[Requirements]:
Extract every line of the data below and reproduce each one without any change, keeping the original order.
(begin)
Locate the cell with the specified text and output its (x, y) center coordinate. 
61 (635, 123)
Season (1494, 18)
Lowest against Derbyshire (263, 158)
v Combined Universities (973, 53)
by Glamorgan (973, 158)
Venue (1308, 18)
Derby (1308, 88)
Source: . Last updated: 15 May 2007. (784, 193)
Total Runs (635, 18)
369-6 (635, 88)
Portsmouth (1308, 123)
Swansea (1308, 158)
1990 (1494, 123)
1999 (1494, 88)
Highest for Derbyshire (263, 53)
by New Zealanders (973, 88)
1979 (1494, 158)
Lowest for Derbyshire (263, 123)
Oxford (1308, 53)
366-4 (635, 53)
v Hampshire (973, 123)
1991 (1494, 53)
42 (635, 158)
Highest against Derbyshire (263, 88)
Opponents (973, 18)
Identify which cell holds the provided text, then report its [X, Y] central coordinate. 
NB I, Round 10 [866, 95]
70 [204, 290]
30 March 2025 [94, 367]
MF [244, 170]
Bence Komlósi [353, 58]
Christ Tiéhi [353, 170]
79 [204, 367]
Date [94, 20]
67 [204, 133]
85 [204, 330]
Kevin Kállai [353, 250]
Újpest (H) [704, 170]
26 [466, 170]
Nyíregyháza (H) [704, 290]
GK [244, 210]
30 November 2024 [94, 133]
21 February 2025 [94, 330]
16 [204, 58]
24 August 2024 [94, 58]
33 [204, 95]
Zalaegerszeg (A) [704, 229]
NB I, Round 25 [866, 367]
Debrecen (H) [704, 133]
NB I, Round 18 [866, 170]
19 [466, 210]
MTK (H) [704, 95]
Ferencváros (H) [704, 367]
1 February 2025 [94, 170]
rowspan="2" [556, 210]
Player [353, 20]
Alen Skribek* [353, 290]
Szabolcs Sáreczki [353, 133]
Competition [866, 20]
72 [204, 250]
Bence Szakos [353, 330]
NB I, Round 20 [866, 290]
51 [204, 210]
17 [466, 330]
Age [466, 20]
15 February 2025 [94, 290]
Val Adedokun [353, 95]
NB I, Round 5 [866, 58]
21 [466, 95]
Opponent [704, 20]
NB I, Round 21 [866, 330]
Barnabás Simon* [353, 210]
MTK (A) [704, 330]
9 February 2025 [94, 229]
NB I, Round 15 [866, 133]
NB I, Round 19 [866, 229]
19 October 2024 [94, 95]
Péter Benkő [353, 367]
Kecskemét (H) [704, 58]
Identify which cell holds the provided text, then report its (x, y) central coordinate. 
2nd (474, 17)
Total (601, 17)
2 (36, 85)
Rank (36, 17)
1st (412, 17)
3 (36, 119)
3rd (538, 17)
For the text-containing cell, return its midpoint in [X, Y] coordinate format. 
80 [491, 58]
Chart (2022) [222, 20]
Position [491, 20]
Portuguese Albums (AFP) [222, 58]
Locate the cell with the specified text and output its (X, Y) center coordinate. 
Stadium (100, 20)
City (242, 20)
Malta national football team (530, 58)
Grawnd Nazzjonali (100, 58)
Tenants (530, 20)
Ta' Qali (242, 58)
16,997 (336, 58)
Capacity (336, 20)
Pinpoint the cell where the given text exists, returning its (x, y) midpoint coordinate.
(end)
[Answer for this exercise]:
Locate the cell with the specified text and output its (x, y) center coordinate. 
61 (635, 123)
Season (1494, 18)
Lowest against Derbyshire (263, 158)
v Combined Universities (973, 53)
by Glamorgan (973, 158)
Venue (1308, 18)
Derby (1308, 88)
Source: . Last updated: 15 May 2007. (784, 193)
Total Runs (635, 18)
369-6 (635, 88)
Portsmouth (1308, 123)
Swansea (1308, 158)
1990 (1494, 123)
1999 (1494, 88)
Highest for Derbyshire (263, 53)
by New Zealanders (973, 88)
1979 (1494, 158)
Lowest for Derbyshire (263, 123)
Oxford (1308, 53)
366-4 (635, 53)
v Hampshire (973, 123)
1991 (1494, 53)
42 (635, 158)
Highest against Derbyshire (263, 88)
Opponents (973, 18)
Identify which cell holds the provided text, then report its [X, Y] central coordinate. 
NB I, Round 10 [866, 95]
70 [204, 290]
30 March 2025 [94, 367]
MF [244, 170]
Bence Komlósi [353, 58]
Christ Tiéhi [353, 170]
79 [204, 367]
Date [94, 20]
67 [204, 133]
85 [204, 330]
Kevin Kállai [353, 250]
Újpest (H) [704, 170]
26 [466, 170]
Nyíregyháza (H) [704, 290]
GK [244, 210]
30 November 2024 [94, 133]
21 February 2025 [94, 330]
16 [204, 58]
24 August 2024 [94, 58]
33 [204, 95]
Zalaegerszeg (A) [704, 229]
NB I, Round 25 [866, 367]
Debrecen (H) [704, 133]
NB I, Round 18 [866, 170]
19 [466, 210]
MTK (H) [704, 95]
Ferencváros (H) [704, 367]
1 February 2025 [94, 170]
rowspan="2" [556, 210]
Player [353, 20]
Alen Skribek* [353, 290]
Szabolcs Sáreczki [353, 133]
Competition [866, 20]
72 [204, 250]
Bence Szakos [353, 330]
NB I, Round 20 [866, 290]
51 [204, 210]
17 [466, 330]
Age [466, 20]
15 February 2025 [94, 290]
Val Adedokun [353, 95]
NB I, Round 5 [866, 58]
21 [466, 95]
Opponent [704, 20]
NB I, Round 21 [866, 330]
Barnabás Simon* [353, 210]
MTK (A) [704, 330]
9 February 2025 [94, 229]
NB I, Round 15 [866, 133]
NB I, Round 19 [866, 229]
19 October 2024 [94, 95]
Péter Benkő [353, 367]
Kecskemét (H) [704, 58]
Identify which cell holds the provided text, then report its (x, y) central coordinate. 
2nd (474, 17)
Total (601, 17)
2 (36, 85)
Rank (36, 17)
1st (412, 17)
3 (36, 119)
3rd (538, 17)
For the text-containing cell, return its midpoint in [X, Y] coordinate format. 
80 [491, 58]
Chart (2022) [222, 20]
Position [491, 20]
Portuguese Albums (AFP) [222, 58]
Locate the cell with the specified text and output its (X, Y) center coordinate. 
Stadium (100, 20)
City (242, 20)
Malta national football team (530, 58)
Grawnd Nazzjonali (100, 58)
Tenants (530, 20)
Ta' Qali (242, 58)
16,997 (336, 58)
Capacity (336, 20)
Pinpoint the cell where the given text exists, returning its (x, y) midpoint coordinate.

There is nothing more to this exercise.